» Your goal:
Check each line of the entries. Copy the ones that contain the string "down".

» Data section:

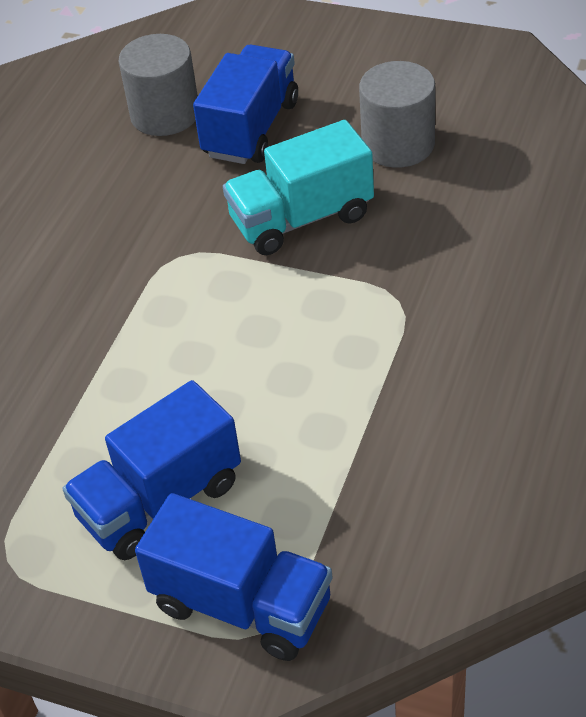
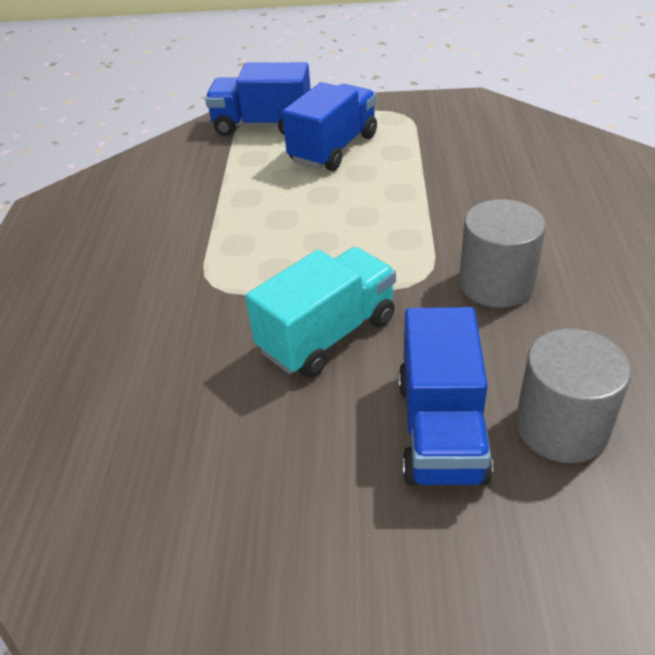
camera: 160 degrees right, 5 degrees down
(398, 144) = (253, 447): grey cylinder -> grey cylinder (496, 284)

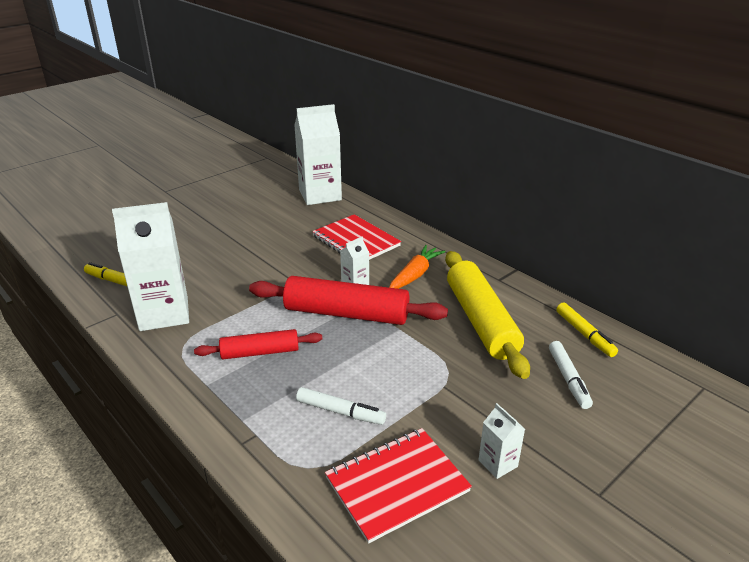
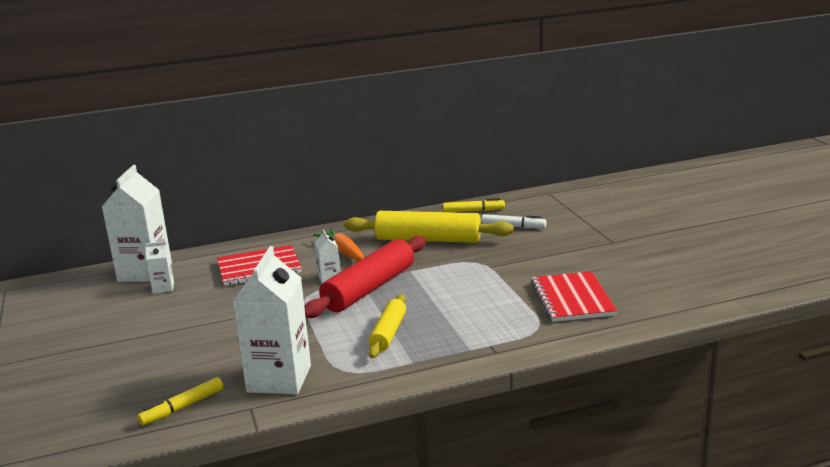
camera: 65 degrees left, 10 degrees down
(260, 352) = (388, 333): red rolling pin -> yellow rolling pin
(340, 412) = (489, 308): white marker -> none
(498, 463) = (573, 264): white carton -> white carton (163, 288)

» Exercise result:
camera: 160 degrees right, 5 degrees down
camera: 65 degrees left, 10 degrees down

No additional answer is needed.